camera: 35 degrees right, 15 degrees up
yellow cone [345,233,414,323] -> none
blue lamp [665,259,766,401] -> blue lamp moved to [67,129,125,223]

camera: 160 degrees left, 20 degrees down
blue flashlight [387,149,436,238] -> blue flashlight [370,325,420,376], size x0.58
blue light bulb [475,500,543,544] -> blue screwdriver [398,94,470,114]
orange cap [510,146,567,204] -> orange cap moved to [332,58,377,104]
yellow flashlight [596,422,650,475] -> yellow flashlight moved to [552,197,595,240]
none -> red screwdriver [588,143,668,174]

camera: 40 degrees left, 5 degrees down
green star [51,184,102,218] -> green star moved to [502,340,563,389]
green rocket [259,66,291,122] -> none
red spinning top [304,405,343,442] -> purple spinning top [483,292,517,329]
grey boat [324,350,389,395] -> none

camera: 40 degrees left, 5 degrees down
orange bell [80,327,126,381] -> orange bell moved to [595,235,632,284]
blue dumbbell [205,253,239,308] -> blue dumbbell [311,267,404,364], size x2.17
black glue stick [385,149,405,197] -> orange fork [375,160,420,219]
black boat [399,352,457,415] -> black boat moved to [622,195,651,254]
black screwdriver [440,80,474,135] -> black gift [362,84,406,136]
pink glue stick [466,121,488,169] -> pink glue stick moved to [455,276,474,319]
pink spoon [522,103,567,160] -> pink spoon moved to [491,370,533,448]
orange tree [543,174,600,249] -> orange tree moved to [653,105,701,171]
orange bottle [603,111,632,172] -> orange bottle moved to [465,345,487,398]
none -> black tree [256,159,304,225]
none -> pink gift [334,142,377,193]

###

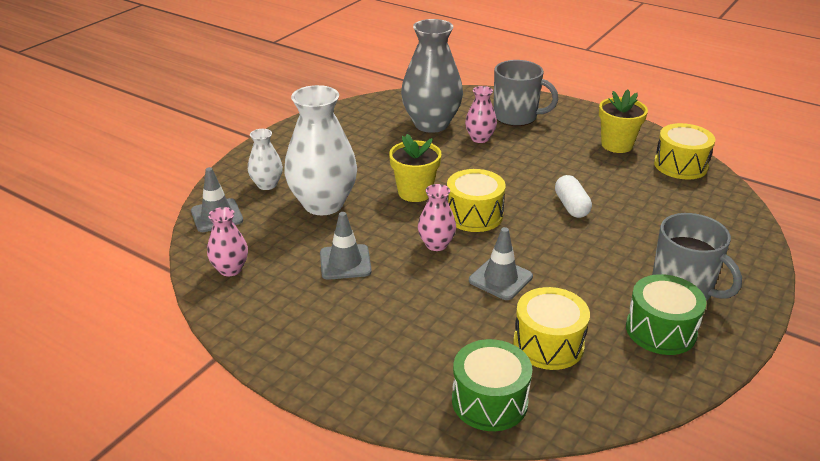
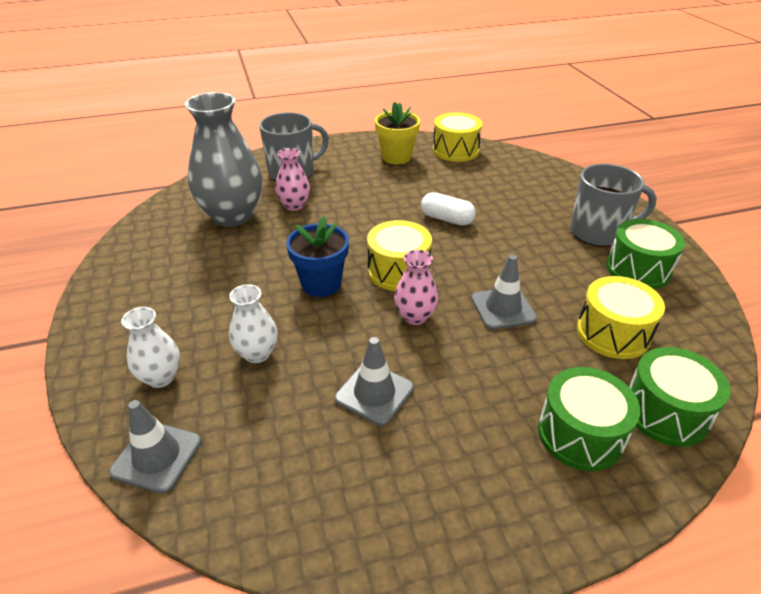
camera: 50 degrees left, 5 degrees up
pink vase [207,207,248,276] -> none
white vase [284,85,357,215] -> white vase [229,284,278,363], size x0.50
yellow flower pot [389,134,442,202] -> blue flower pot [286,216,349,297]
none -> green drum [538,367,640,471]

###

§ **The problem**
Look through the material above and print exactly the lines from the one containing "black screwdriver [440,80,474,135]" to the one containing "none -> pink gift [334,142,377,193]", both included, and nothing more.

§ **Output below**
black screwdriver [440,80,474,135] -> black gift [362,84,406,136]
pink glue stick [466,121,488,169] -> pink glue stick moved to [455,276,474,319]
pink spoon [522,103,567,160] -> pink spoon moved to [491,370,533,448]
orange tree [543,174,600,249] -> orange tree moved to [653,105,701,171]
orange bottle [603,111,632,172] -> orange bottle moved to [465,345,487,398]
none -> black tree [256,159,304,225]
none -> pink gift [334,142,377,193]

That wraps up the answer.